— EXERCISE DATA —
-=-=-
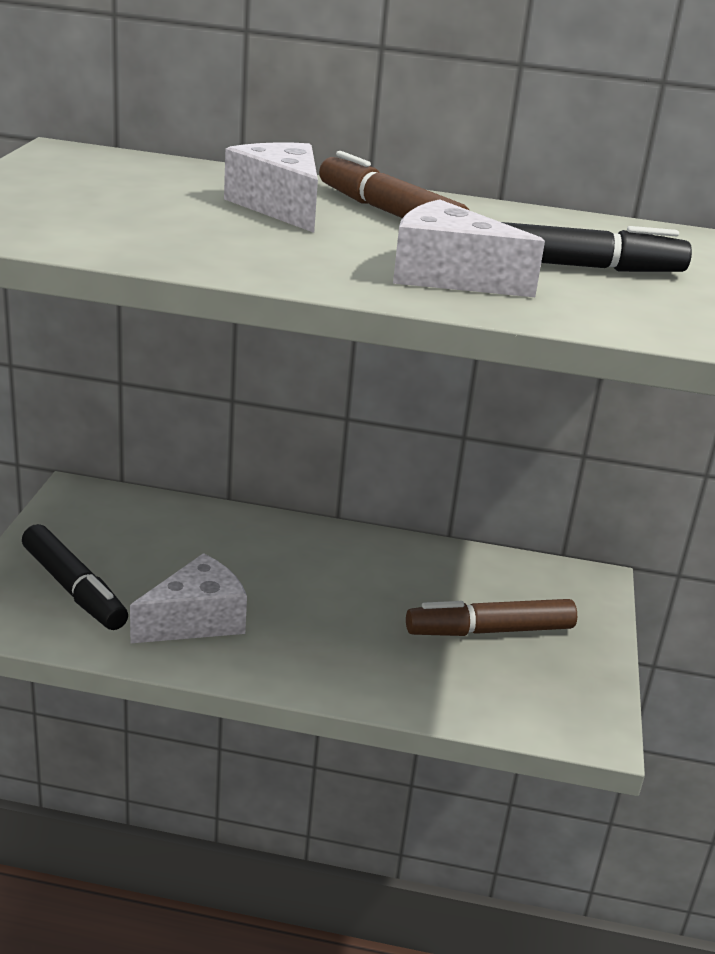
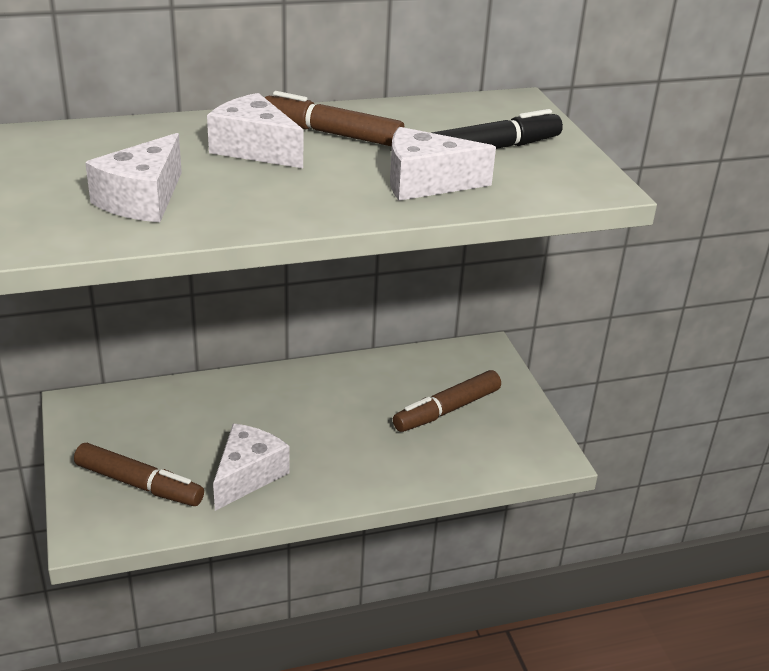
camera: 25 degrees left, 5 degrees up
black marker [22,524,128,630] -> brown marker [74,443,204,506]
none -> white cheese [85,133,182,222]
-=-=-
— REQUIRED ACTION —
Omitting all images, print the listing exactly.

— REPLY TO THE TASK —
camera: 25 degrees left, 5 degrees up
black marker [22,524,128,630] -> brown marker [74,443,204,506]
none -> white cheese [85,133,182,222]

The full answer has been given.